(Change listing data)
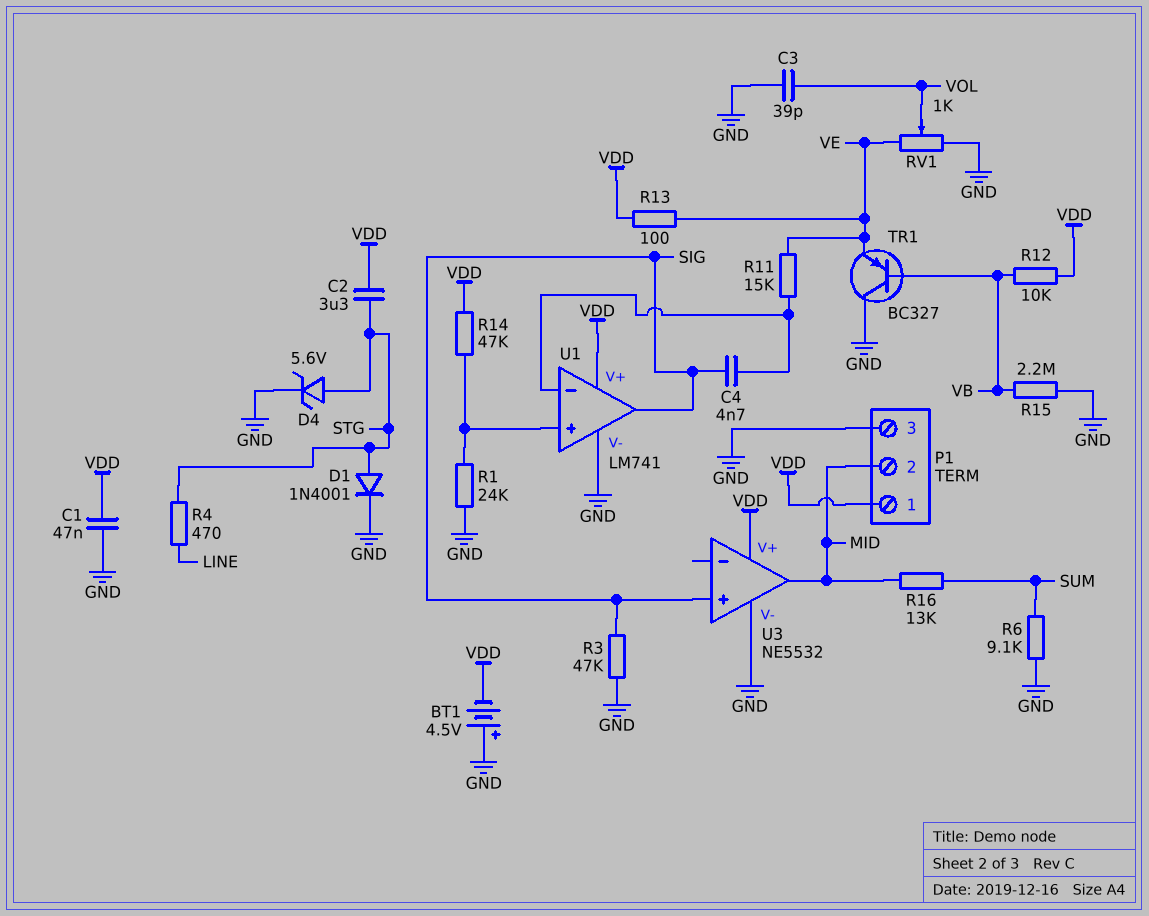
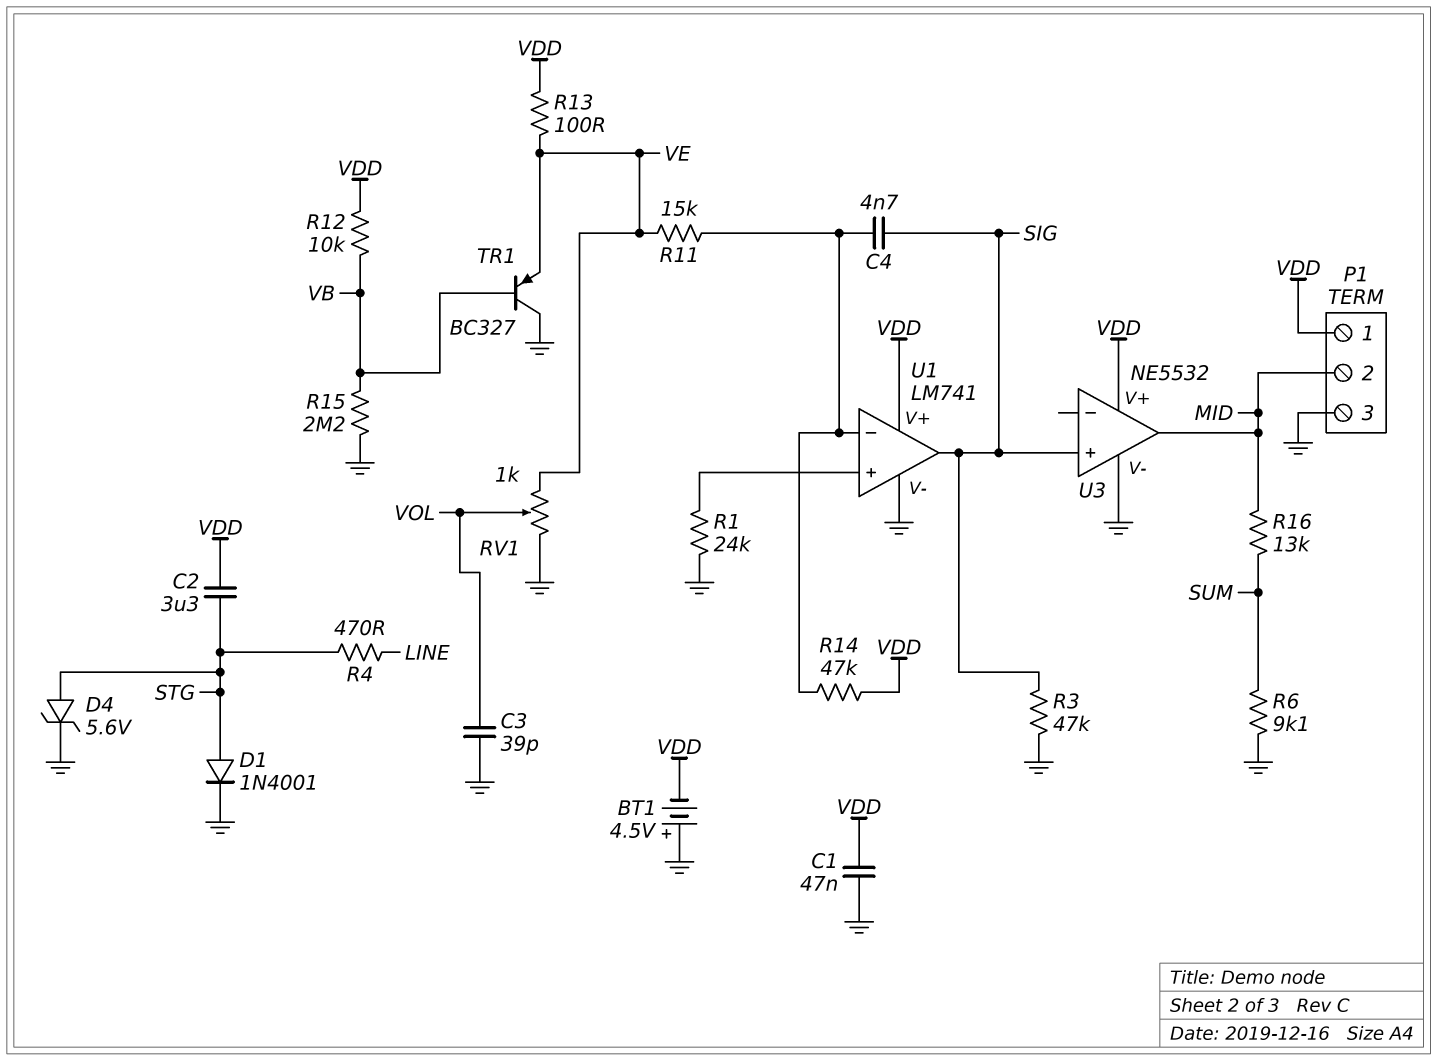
R14: 47k (U1/in+, VDD) -> 47k (U1/in-, VDD)

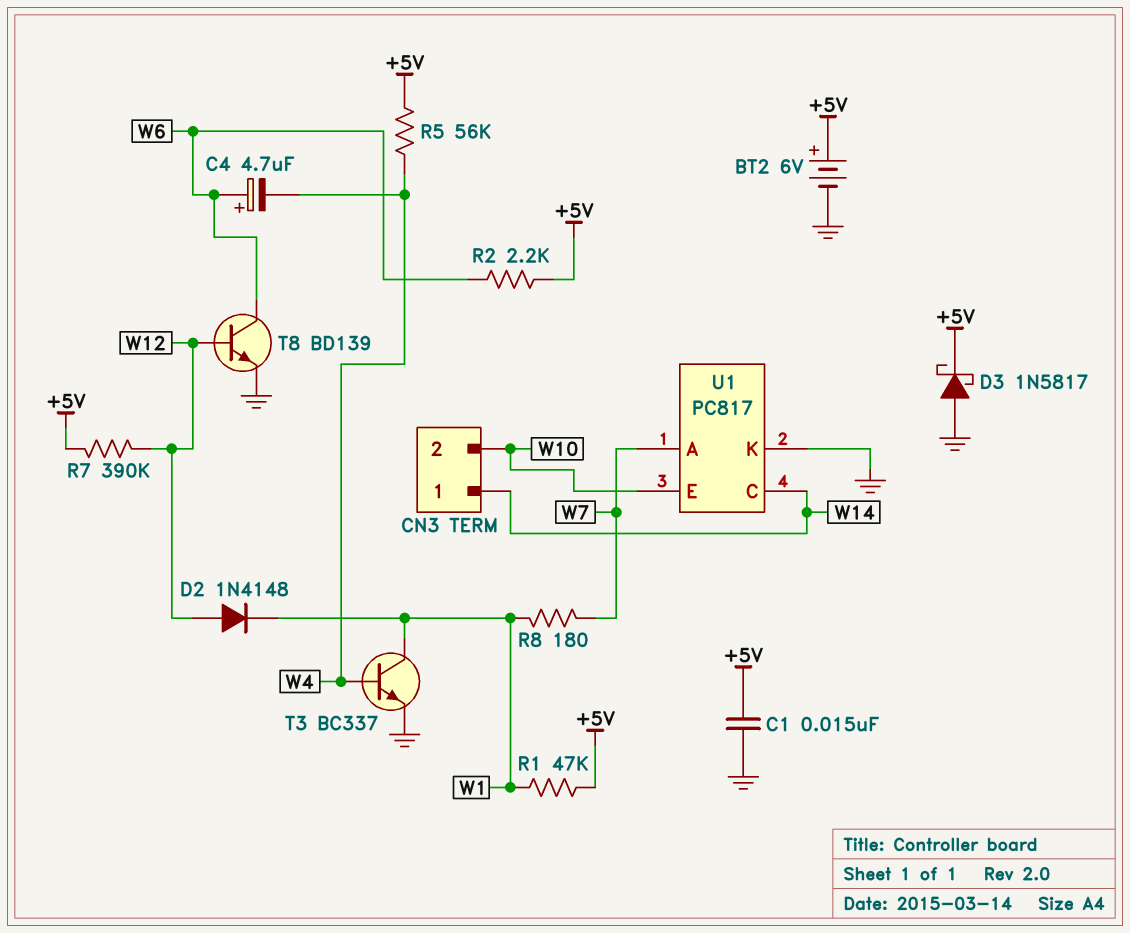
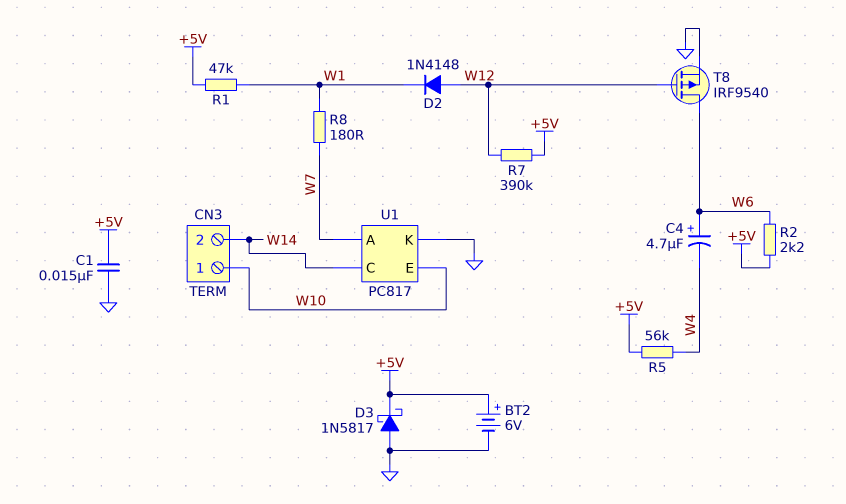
CN3 pin 1: W14 -> W10
CN3 pin 2: W10 -> W14
T3: NPN BC337 (B W4, C W1, E GND) -> none
T8: NPN BD139 (B W12, C W6, E GND) -> PMOS IRF9540 (G W12, D W6, S GND)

- Task objective: Pictures do not belong in the copy. Output all of the records exactly.

- Response box:
R14: 47k (U1/in+, VDD) -> 47k (U1/in-, VDD)

CN3 pin 1: W14 -> W10
CN3 pin 2: W10 -> W14
T3: NPN BC337 (B W4, C W1, E GND) -> none
T8: NPN BD139 (B W12, C W6, E GND) -> PMOS IRF9540 (G W12, D W6, S GND)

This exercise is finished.